* [Data]:
★ ★ ★ ★ ★ ★ ★

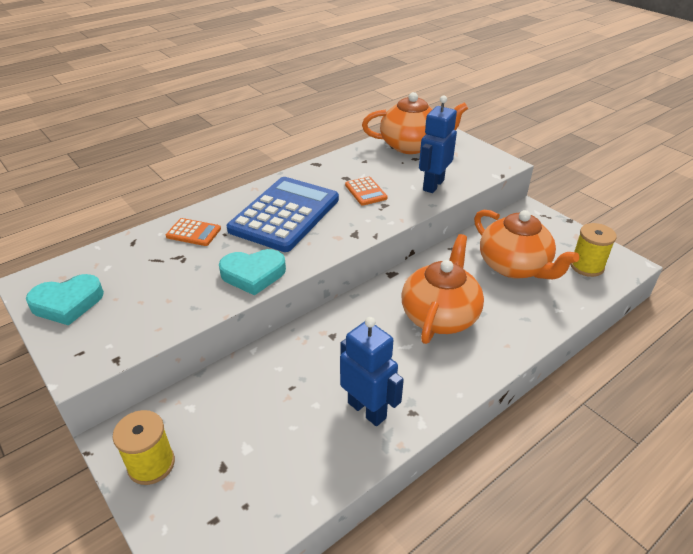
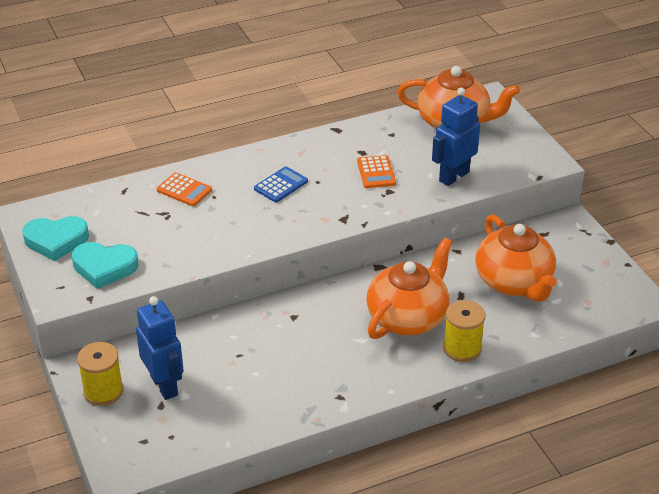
camera: 15 degrees right, 0 degrees up
(253, 274) = (229, 243): turquoise heart -> turquoise heart (104, 267)
(285, 214) = (281, 185): blue calculator -> blue calculator, size x0.43
(367, 410) = (300, 386): blue robot -> blue robot (164, 385)
(586, 266) = (595, 296): yellow spool -> yellow spool (462, 348)

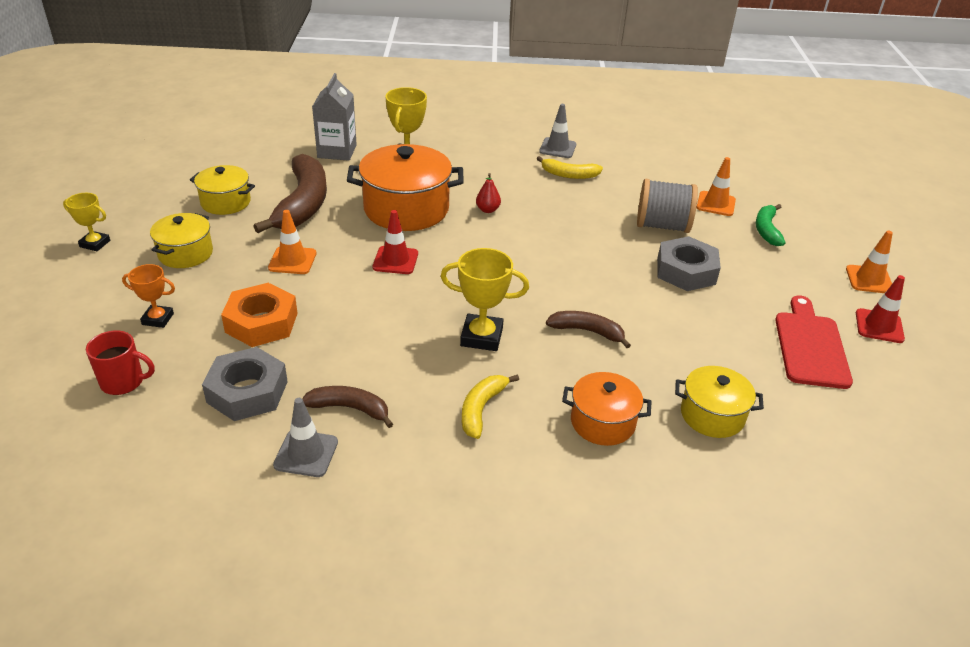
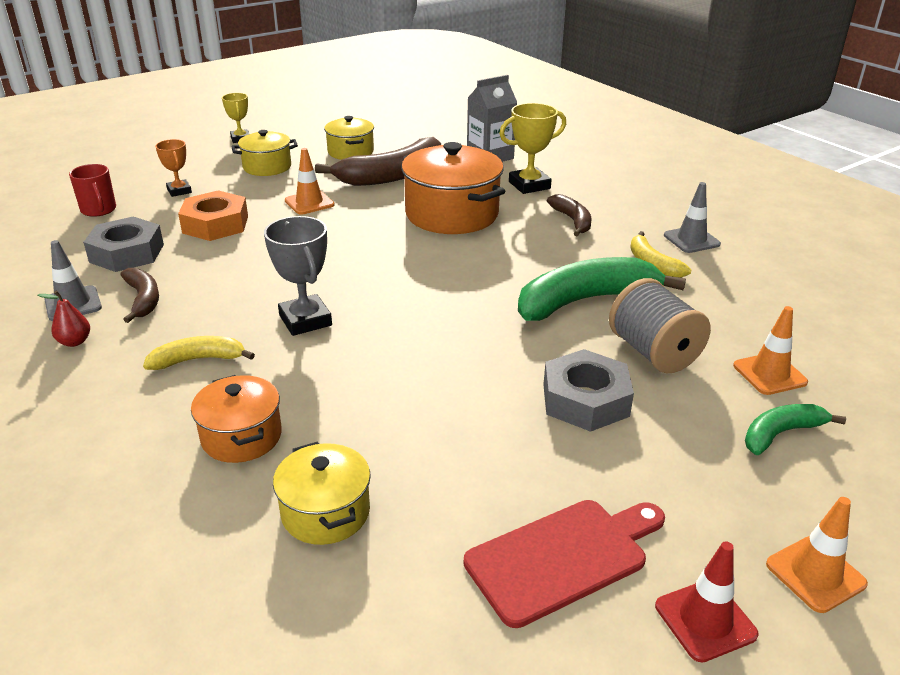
camera: 55 degrees right, 5 degrees down
(395, 260) = (367, 240): red traffic cone -> none
(481, 337) = (305, 320): yellow trophy -> grey trophy
(487, 210) = (513, 248): red pear -> red pear (74, 342)
(584, 218) = (585, 301): none -> green banana
(587, 331) = (384, 374): brown banana -> brown banana (572, 221)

★ ★ ★ ★ ★ ★ ★

* [Activity]: Beginning with the line that contains "(367, 410) = (300, 386): blue" and ending with the final line of the material, reproduce those lines exactly and nothing else. Omit the pictures.

* [Your response]:
(367, 410) = (300, 386): blue robot -> blue robot (164, 385)
(586, 266) = (595, 296): yellow spool -> yellow spool (462, 348)

camera: 55 degrees right, 5 degrees down
(395, 260) = (367, 240): red traffic cone -> none
(481, 337) = (305, 320): yellow trophy -> grey trophy
(487, 210) = (513, 248): red pear -> red pear (74, 342)
(584, 218) = (585, 301): none -> green banana
(587, 331) = (384, 374): brown banana -> brown banana (572, 221)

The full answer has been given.